■ Problem details:
When you reach the line containing "U124: NAND (in", start transcribing exactly and continue through the last line of the data, skipping every picture.

(Extracted data entries)

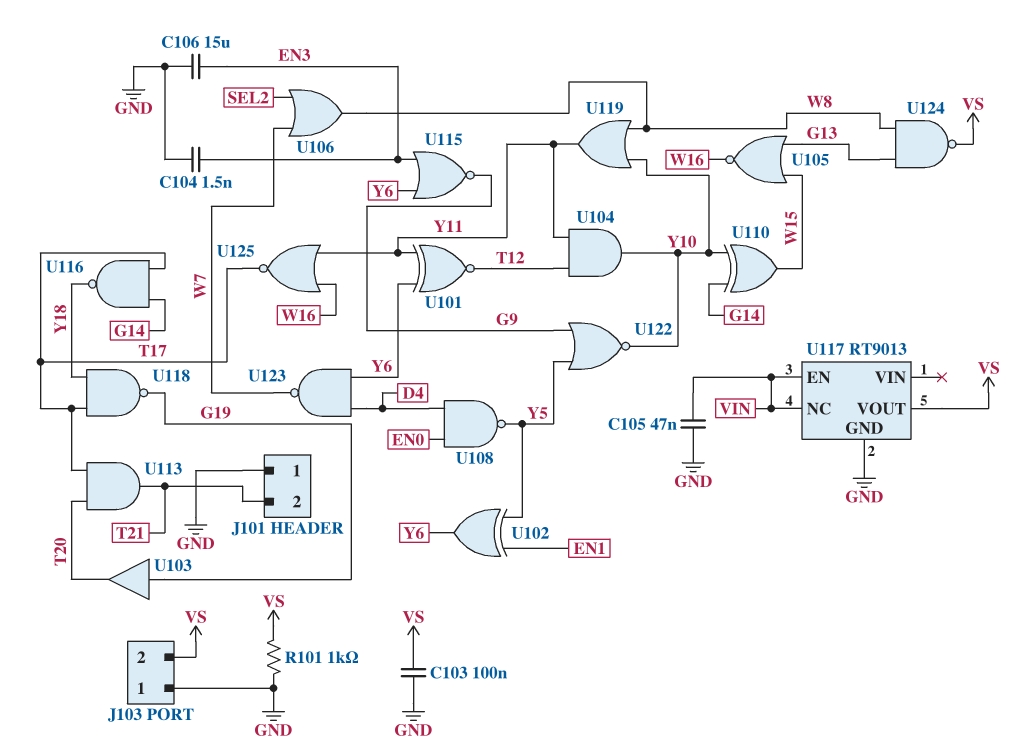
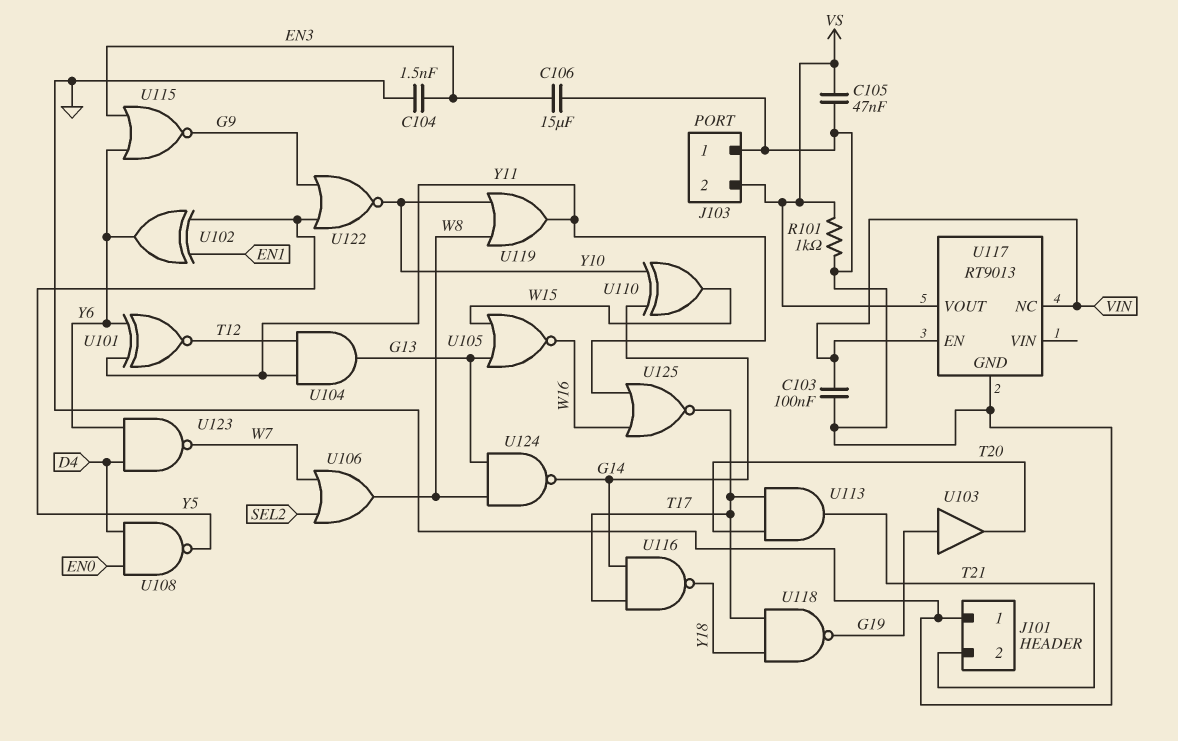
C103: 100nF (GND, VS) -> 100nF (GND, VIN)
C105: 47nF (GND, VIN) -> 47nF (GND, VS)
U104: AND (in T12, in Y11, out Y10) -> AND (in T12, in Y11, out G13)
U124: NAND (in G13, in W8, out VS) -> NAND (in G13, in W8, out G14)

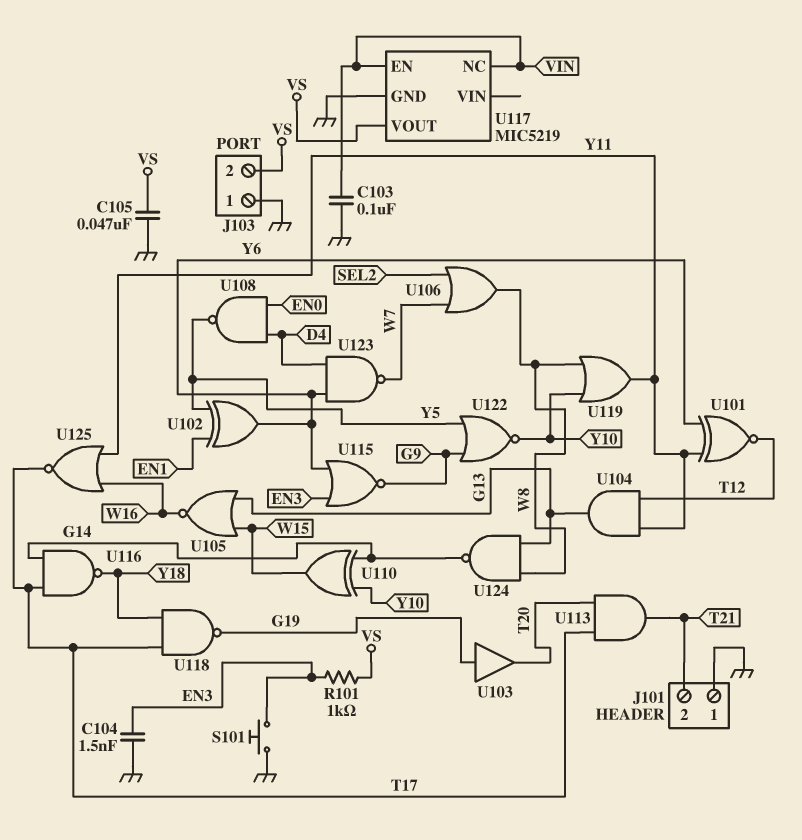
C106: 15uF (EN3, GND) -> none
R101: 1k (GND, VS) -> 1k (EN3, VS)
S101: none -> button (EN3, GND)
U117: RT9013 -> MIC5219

■ Answer:
U124: NAND (in G13, in W8, out VS) -> NAND (in G13, in W8, out G14)

C106: 15uF (EN3, GND) -> none
R101: 1k (GND, VS) -> 1k (EN3, VS)
S101: none -> button (EN3, GND)
U117: RT9013 -> MIC5219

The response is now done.